Supplied information ->
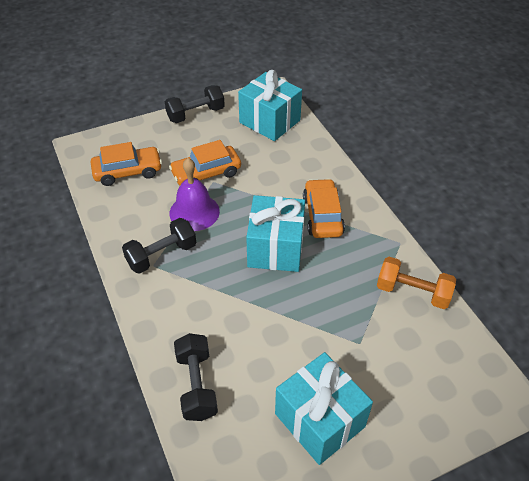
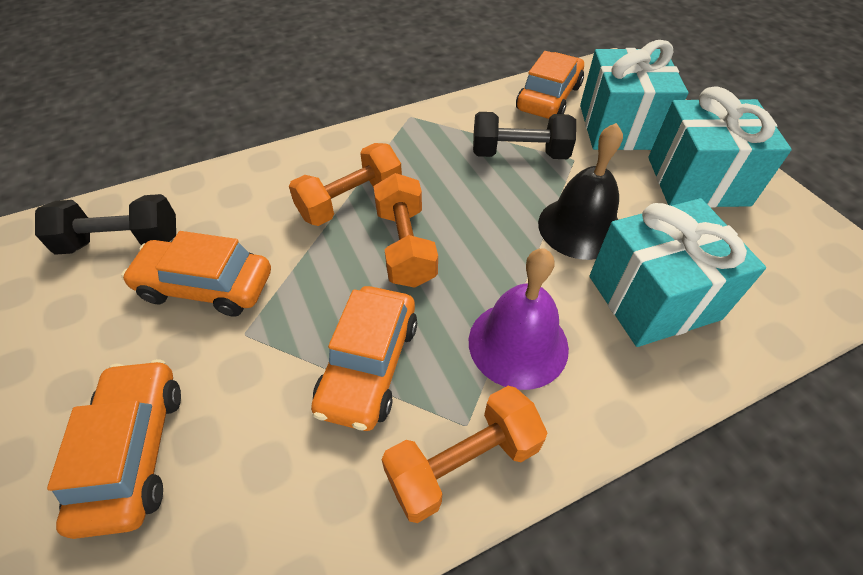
black bell: 0 -> 1
black dumbbell: 3 -> 2
orange car: 3 -> 4
orange dumbbell: 1 -> 3

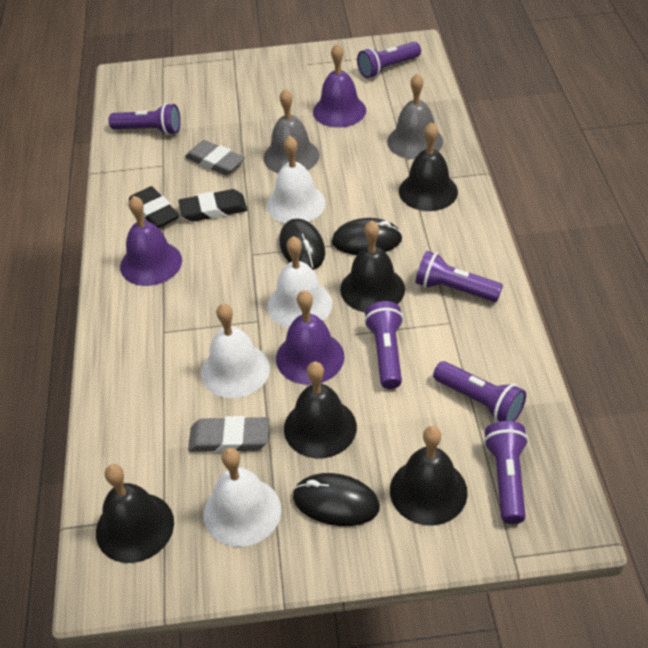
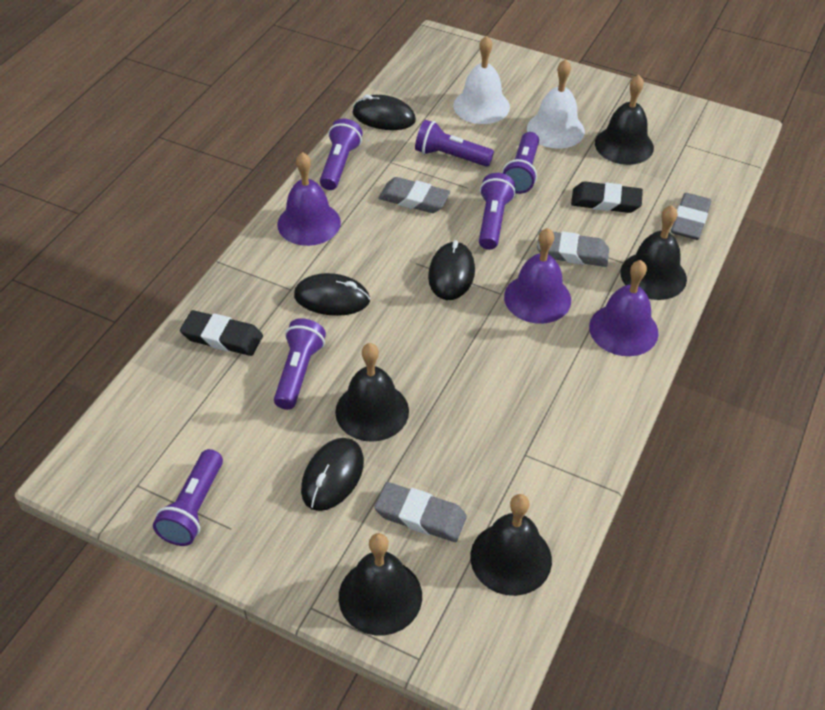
black mouse: 3 -> 4
grey bell: 2 -> 0
grey eraser: 2 -> 4
white bell: 4 -> 2

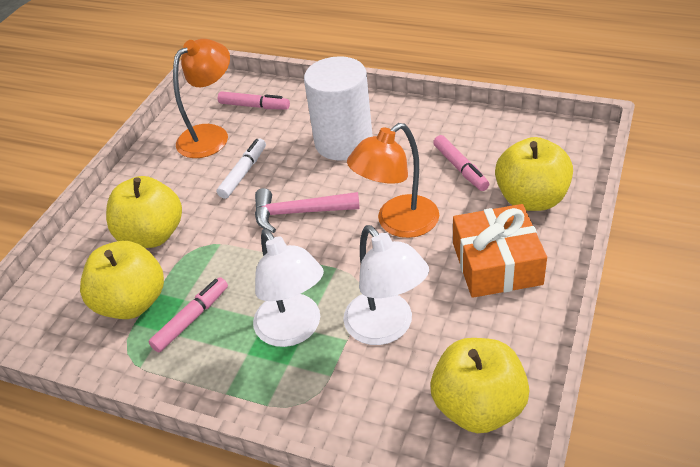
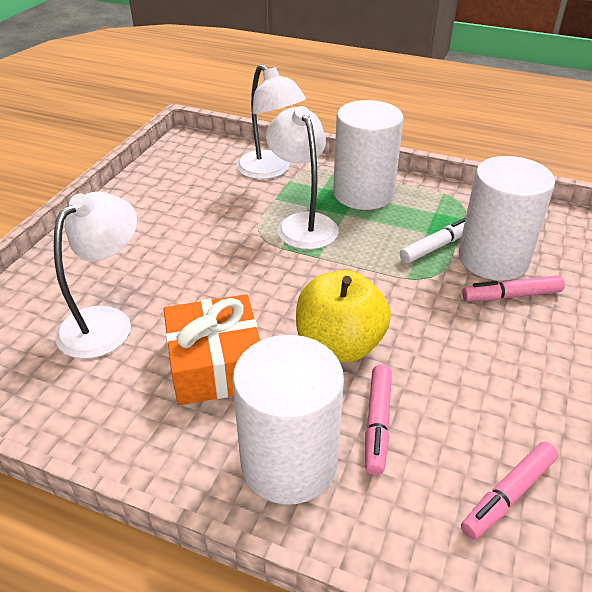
orange lamp: 2 -> 0
pink hammer: 1 -> 0
white cylinder: 1 -> 3
white lamp: 2 -> 3
yellow apple: 4 -> 1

Instructions for the task ->
Write out, with no pictures, only the lines from the line containing "white bell: 4 -> 2" through the last line of the listing above, exactly and with both ends included.

Exercise output ->
white bell: 4 -> 2

orange lamp: 2 -> 0
pink hammer: 1 -> 0
white cylinder: 1 -> 3
white lamp: 2 -> 3
yellow apple: 4 -> 1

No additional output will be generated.